↓↓↓

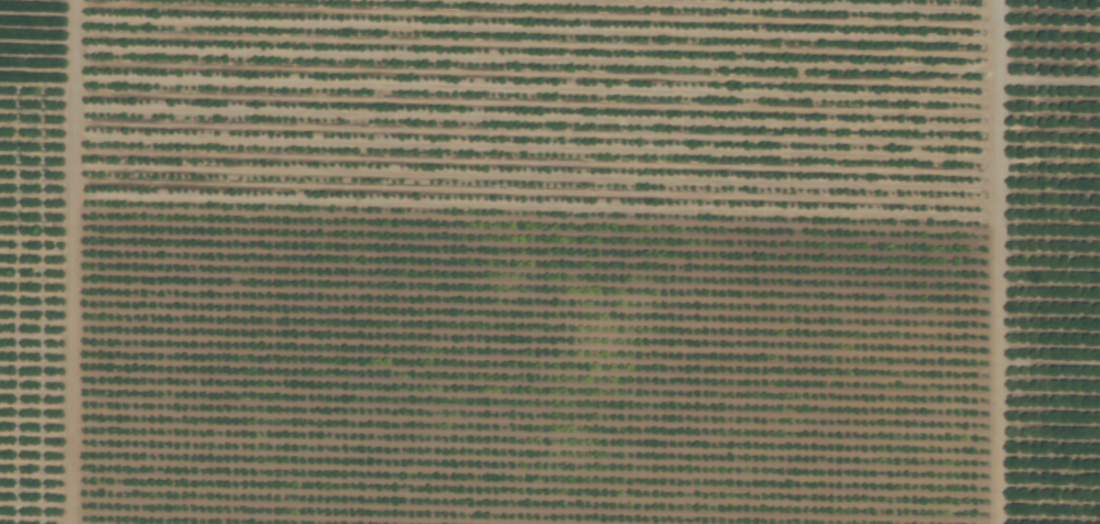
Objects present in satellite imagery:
crop: (550, 262)

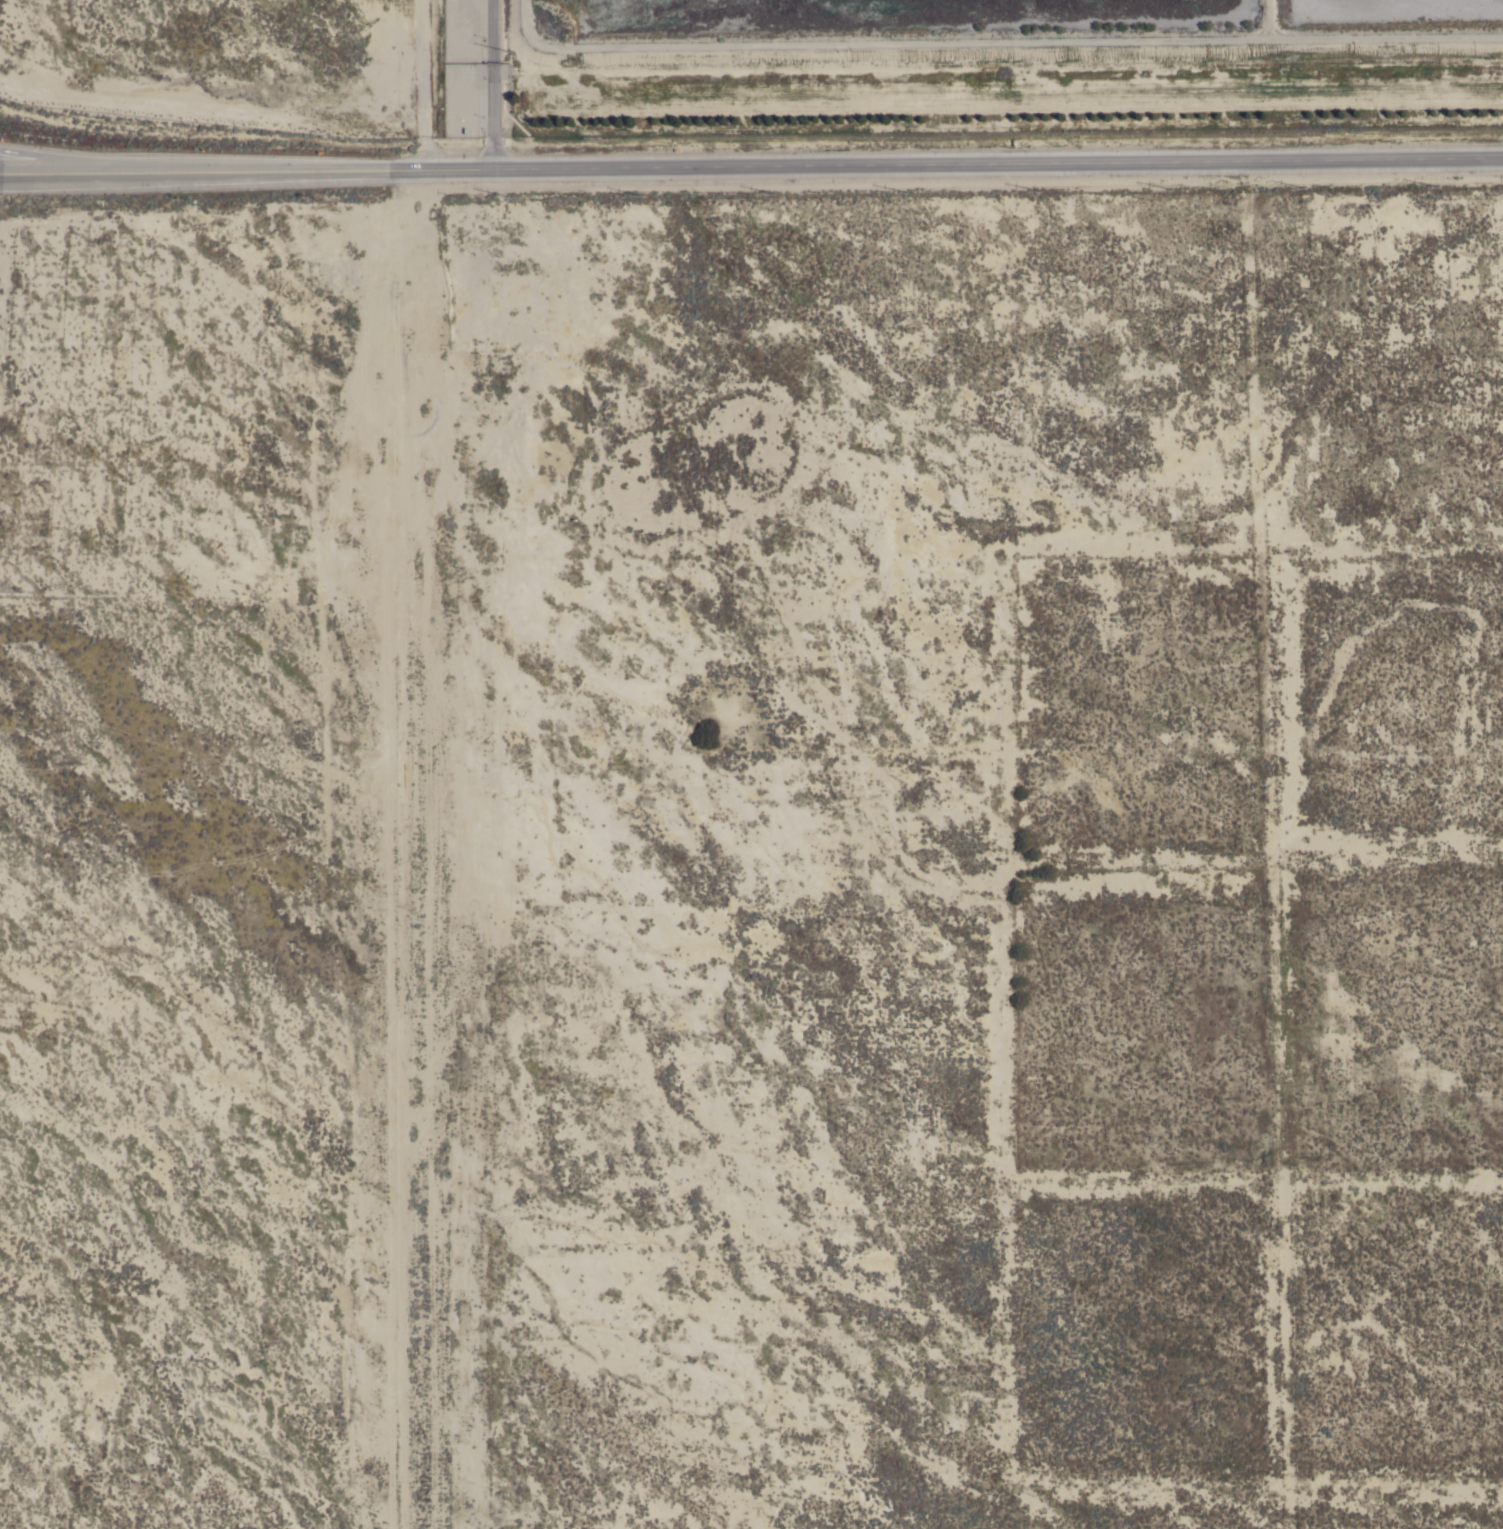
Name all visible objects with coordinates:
wastewater plant: (1388, 5)
wastewater plant: (889, 9)
wastewater plant: (759, 63)
road: (495, 84)
road: (50, 161)
road: (751, 166)

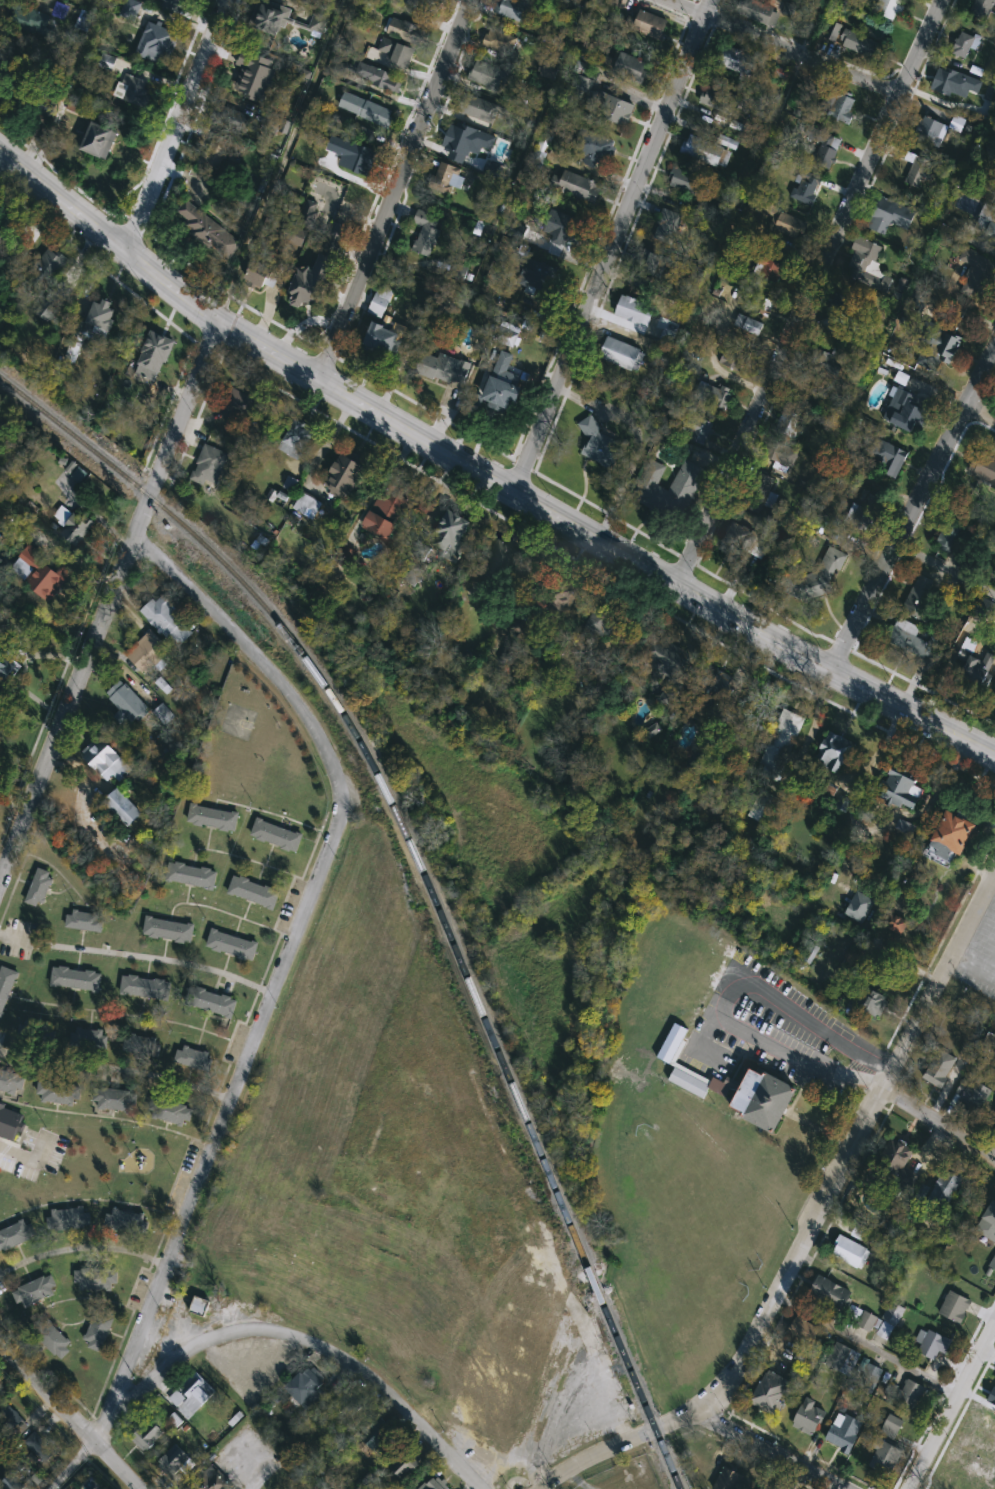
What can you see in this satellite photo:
building: (617, 2)
building: (423, 4)
building: (177, 5)
building: (983, 8)
building: (132, 9)
building: (891, 9)
building: (514, 10)
building: (275, 19)
building: (40, 22)
building: (644, 28)
building: (406, 30)
building: (501, 42)
building: (159, 44)
road: (789, 44)
building: (862, 45)
building: (966, 45)
building: (396, 53)
building: (738, 61)
building: (632, 67)
building: (488, 76)
building: (380, 78)
building: (255, 79)
building: (954, 81)
building: (139, 91)
building: (720, 100)
building: (608, 107)
building: (79, 108)
building: (478, 108)
building: (843, 108)
building: (377, 114)
building: (231, 119)
road: (176, 124)
building: (932, 131)
building: (969, 132)
building: (101, 141)
building: (544, 146)
building: (594, 146)
building: (705, 151)
building: (216, 153)
road: (283, 157)
building: (920, 171)
building: (450, 179)
building: (580, 186)
building: (688, 187)
road: (394, 188)
building: (993, 189)
building: (981, 214)
building: (891, 217)
building: (669, 225)
building: (793, 225)
building: (209, 229)
building: (565, 229)
building: (429, 232)
building: (994, 244)
road: (613, 245)
building: (862, 259)
building: (657, 266)
building: (48, 270)
building: (321, 272)
building: (538, 274)
building: (978, 274)
building: (262, 276)
road: (811, 293)
building: (383, 299)
building: (849, 309)
building: (638, 311)
building: (106, 316)
building: (506, 330)
building: (386, 339)
building: (739, 343)
building: (937, 347)
building: (623, 354)
building: (151, 360)
building: (824, 362)
building: (443, 368)
building: (504, 393)
building: (712, 394)
building: (140, 401)
building: (239, 405)
road: (977, 409)
building: (904, 412)
building: (789, 424)
building: (297, 437)
road: (636, 440)
building: (602, 442)
building: (780, 453)
building: (887, 461)
building: (210, 467)
building: (983, 467)
road: (485, 472)
building: (348, 474)
building: (649, 490)
road: (906, 496)
building: (750, 498)
building: (310, 505)
building: (392, 508)
building: (863, 516)
building: (77, 527)
building: (454, 532)
building: (737, 536)
building: (947, 539)
road: (758, 555)
building: (504, 556)
road: (80, 558)
road: (939, 564)
building: (42, 574)
building: (815, 577)
building: (919, 597)
road: (112, 599)
building: (170, 620)
building: (603, 622)
building: (911, 640)
building: (149, 652)
building: (666, 659)
road: (260, 660)
building: (977, 668)
building: (7, 670)
building: (710, 688)
building: (127, 703)
building: (779, 745)
building: (836, 754)
building: (107, 760)
building: (901, 790)
building: (124, 808)
building: (214, 818)
building: (949, 832)
building: (278, 835)
railway: (425, 873)
building: (192, 875)
building: (41, 887)
building: (255, 892)
building: (85, 921)
building: (169, 930)
building: (233, 945)
road: (137, 955)
road: (991, 965)
road: (974, 966)
building: (77, 979)
building: (146, 987)
building: (6, 988)
building: (213, 1002)
building: (864, 1002)
building: (46, 1035)
building: (88, 1040)
building: (143, 1045)
parking lot: (743, 1045)
road: (785, 1054)
building: (194, 1058)
road: (116, 1066)
building: (937, 1068)
building: (12, 1082)
building: (57, 1092)
building: (971, 1093)
building: (762, 1097)
building: (114, 1099)
building: (172, 1112)
building: (994, 1118)
building: (10, 1120)
road: (940, 1120)
road: (25, 1151)
road: (208, 1156)
building: (893, 1160)
building: (940, 1189)
building: (70, 1219)
building: (128, 1221)
road: (810, 1223)
building: (987, 1224)
building: (15, 1233)
road: (83, 1247)
building: (849, 1250)
building: (993, 1261)
building: (97, 1280)
building: (37, 1291)
building: (829, 1291)
building: (954, 1305)
building: (201, 1306)
building: (890, 1318)
building: (866, 1319)
building: (803, 1328)
building: (100, 1330)
road: (297, 1334)
building: (55, 1340)
road: (868, 1341)
building: (931, 1341)
building: (784, 1352)
building: (840, 1357)
building: (868, 1376)
building: (308, 1390)
building: (908, 1390)
building: (769, 1391)
building: (193, 1396)
building: (349, 1404)
road: (953, 1409)
road: (73, 1414)
building: (807, 1415)
building: (892, 1424)
building: (845, 1430)
building: (149, 1433)
building: (25, 1435)
building: (377, 1437)
road: (773, 1450)
building: (883, 1455)
building: (176, 1462)
road: (261, 1467)
building: (406, 1467)
building: (213, 1480)
building: (726, 1480)
building: (11, 1484)
building: (435, 1484)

↑↑↑

Only the lines above that include the word "wastewater" belong in the answer; copy each one.

wastewater plant: (1388, 5)
wastewater plant: (889, 9)
wastewater plant: (759, 63)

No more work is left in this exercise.